*Required work*
Give an unaltered copy of the listing below, minus its pictures.

*The data*
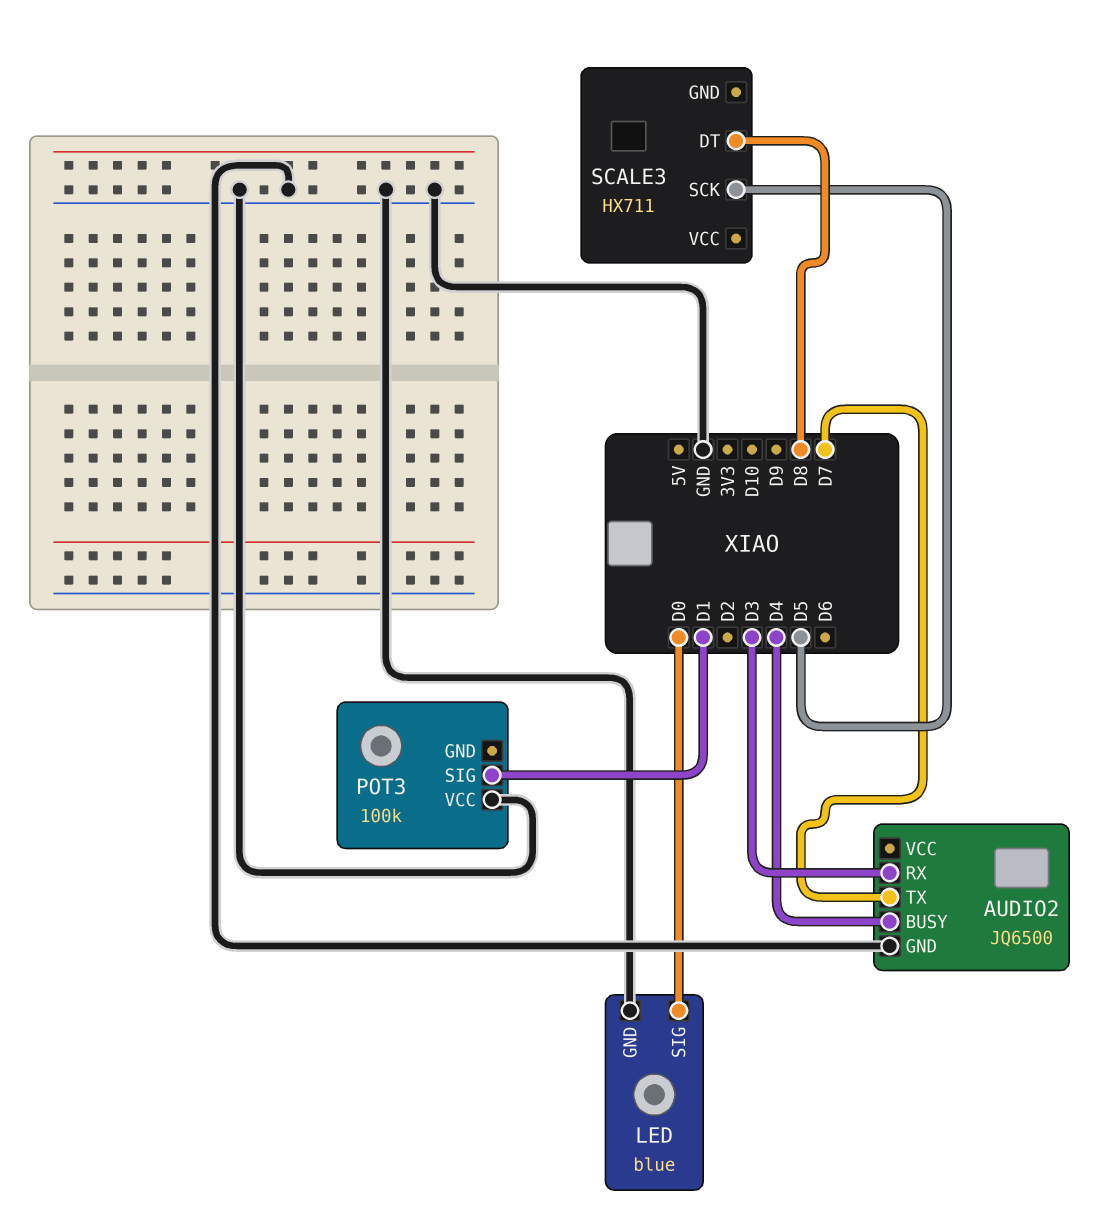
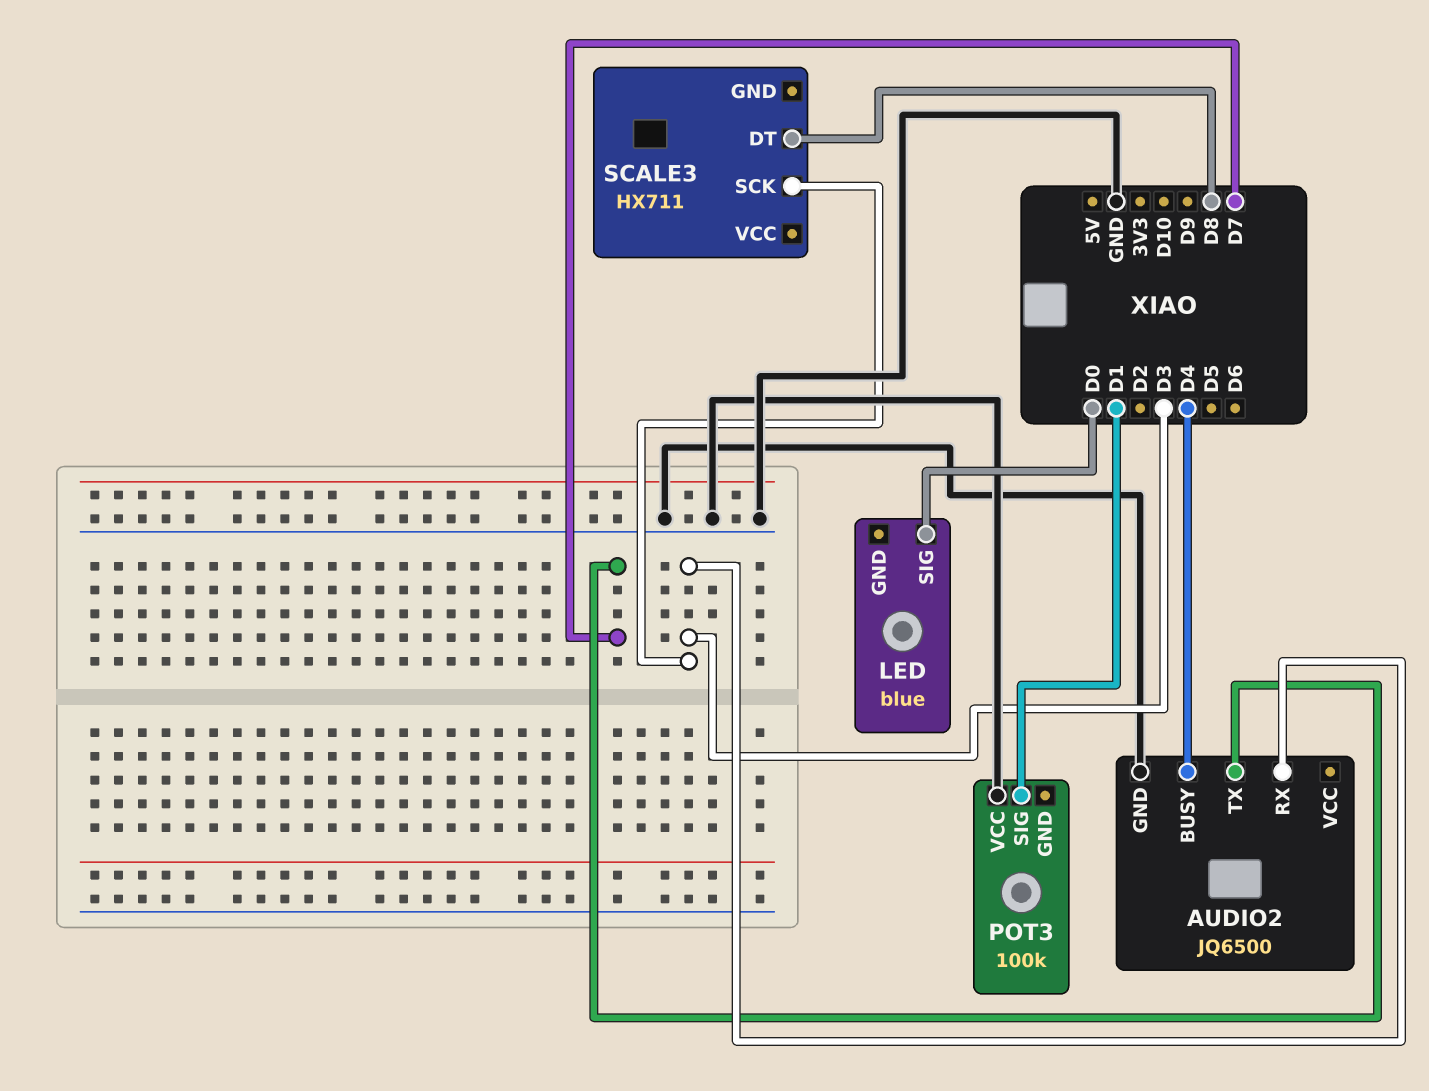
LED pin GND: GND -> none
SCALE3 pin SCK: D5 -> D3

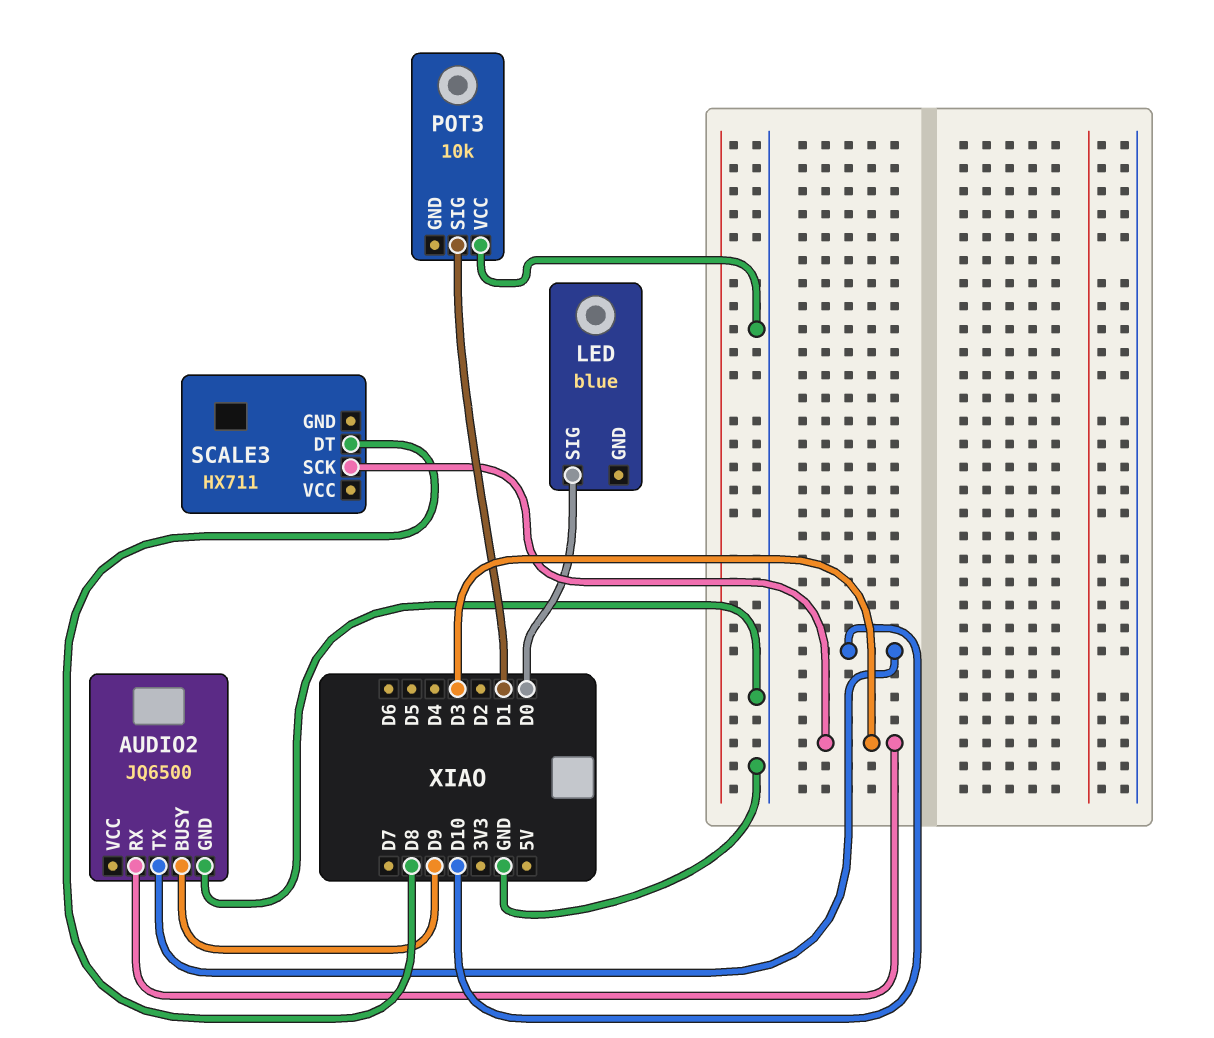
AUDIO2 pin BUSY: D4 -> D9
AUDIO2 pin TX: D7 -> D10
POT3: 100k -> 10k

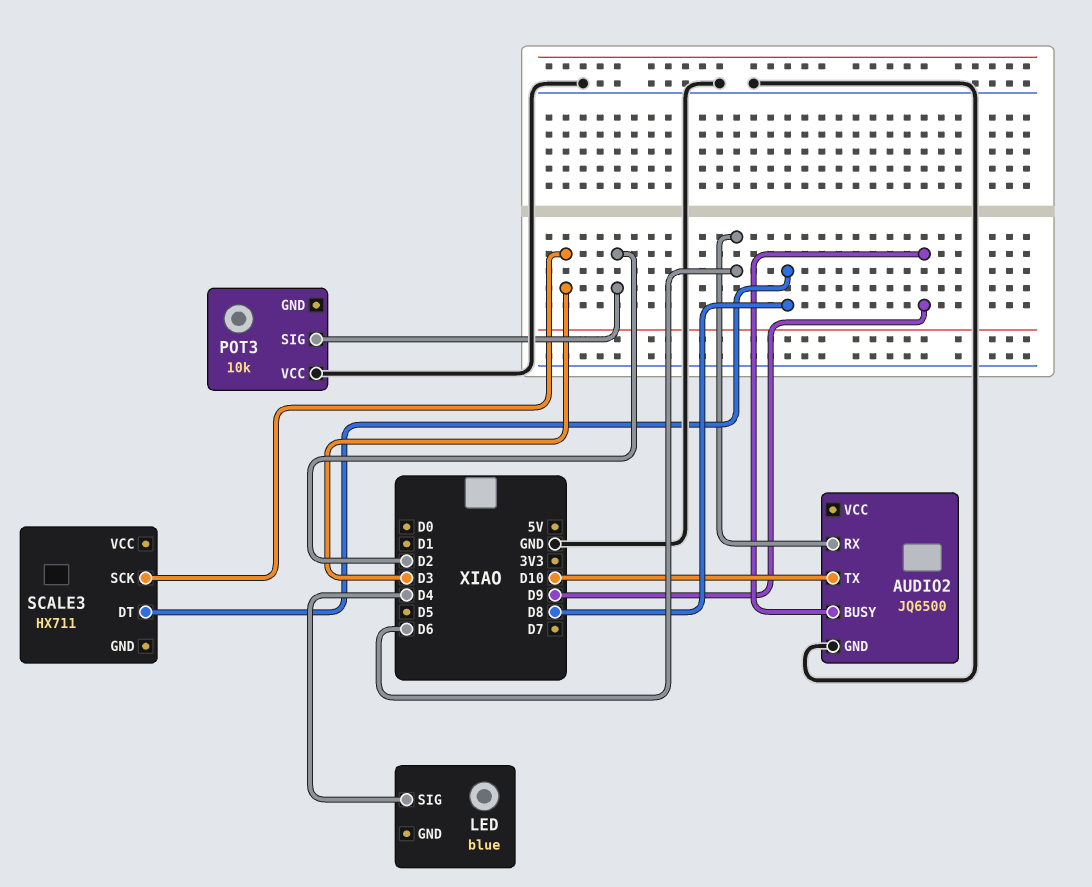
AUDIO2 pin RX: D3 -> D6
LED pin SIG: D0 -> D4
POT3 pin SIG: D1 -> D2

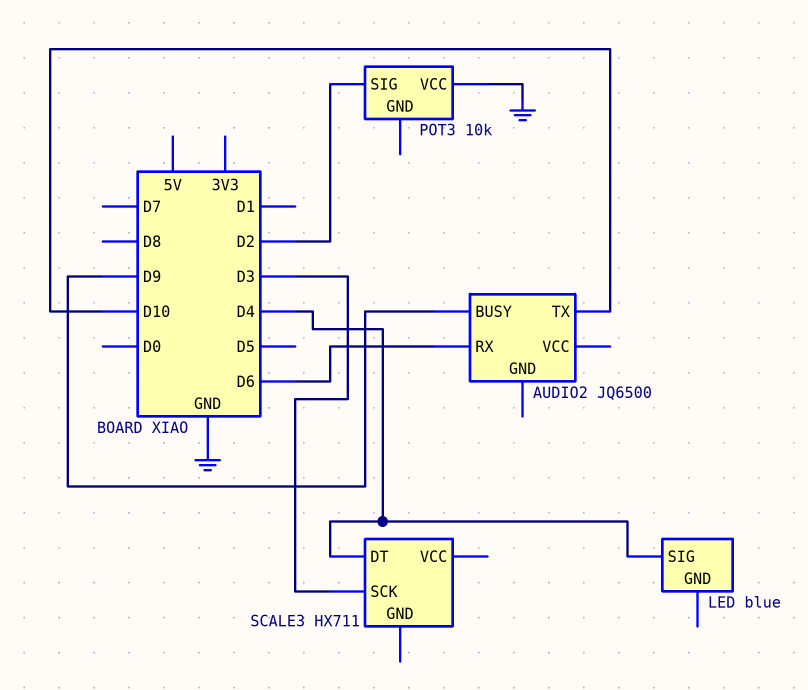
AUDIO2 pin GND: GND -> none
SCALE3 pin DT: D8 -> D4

*Reply to the task*
LED pin GND: GND -> none
SCALE3 pin SCK: D5 -> D3

AUDIO2 pin BUSY: D4 -> D9
AUDIO2 pin TX: D7 -> D10
POT3: 100k -> 10k

AUDIO2 pin RX: D3 -> D6
LED pin SIG: D0 -> D4
POT3 pin SIG: D1 -> D2

AUDIO2 pin GND: GND -> none
SCALE3 pin DT: D8 -> D4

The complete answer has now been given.